### Problem
Beneath this line are the data; copy exactly the part of them that opens with the line containing "R3: 2.2k (+12V, IN0) -> 1.8k (+12V, IN0)" and closes with the line containing "SW2: button (+12V, G2) -> button (+12V, X1)", and only that part.

### Data for this exercise
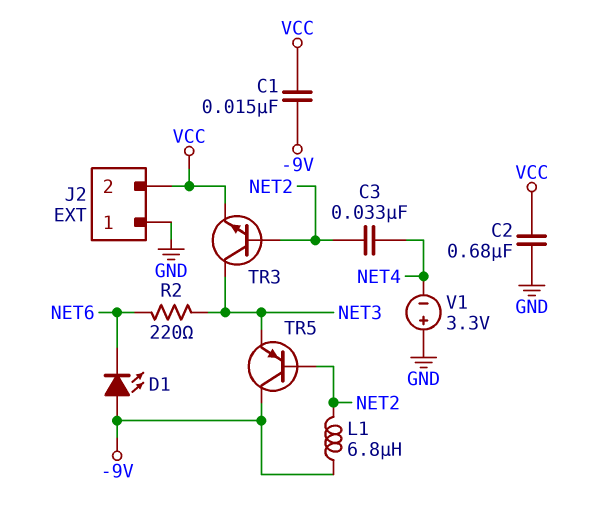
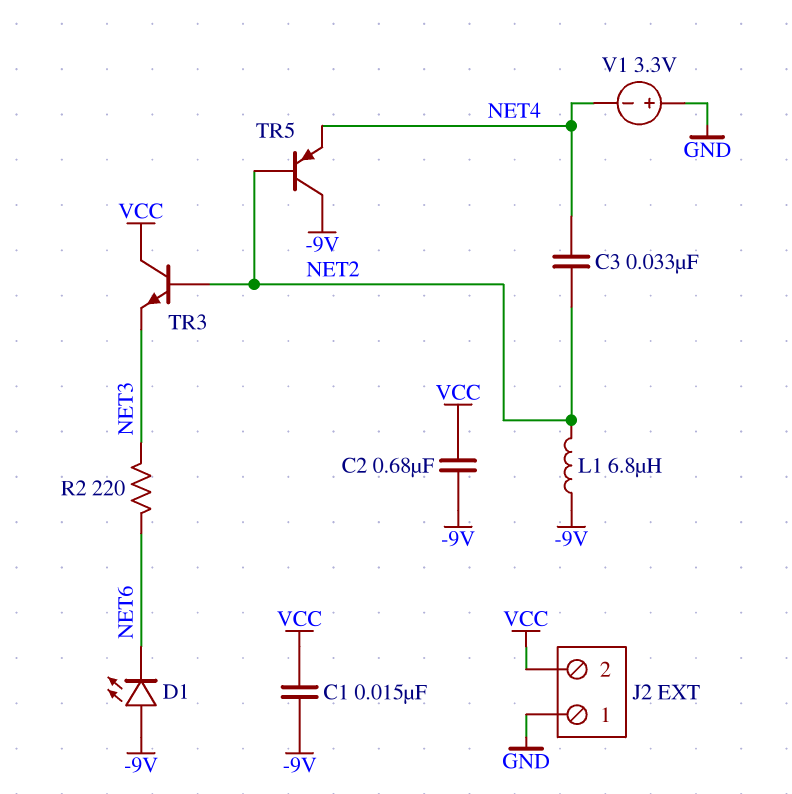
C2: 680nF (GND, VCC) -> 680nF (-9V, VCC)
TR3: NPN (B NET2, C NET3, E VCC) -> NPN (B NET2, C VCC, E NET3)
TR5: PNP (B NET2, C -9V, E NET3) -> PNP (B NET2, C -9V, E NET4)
---
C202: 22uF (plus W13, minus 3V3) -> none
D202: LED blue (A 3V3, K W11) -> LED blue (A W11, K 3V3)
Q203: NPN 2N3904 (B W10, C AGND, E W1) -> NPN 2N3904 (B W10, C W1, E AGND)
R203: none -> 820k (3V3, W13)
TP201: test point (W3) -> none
==
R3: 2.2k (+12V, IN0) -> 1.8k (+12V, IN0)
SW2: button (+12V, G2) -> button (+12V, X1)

### Response to this task
R3: 2.2k (+12V, IN0) -> 1.8k (+12V, IN0)
SW2: button (+12V, G2) -> button (+12V, X1)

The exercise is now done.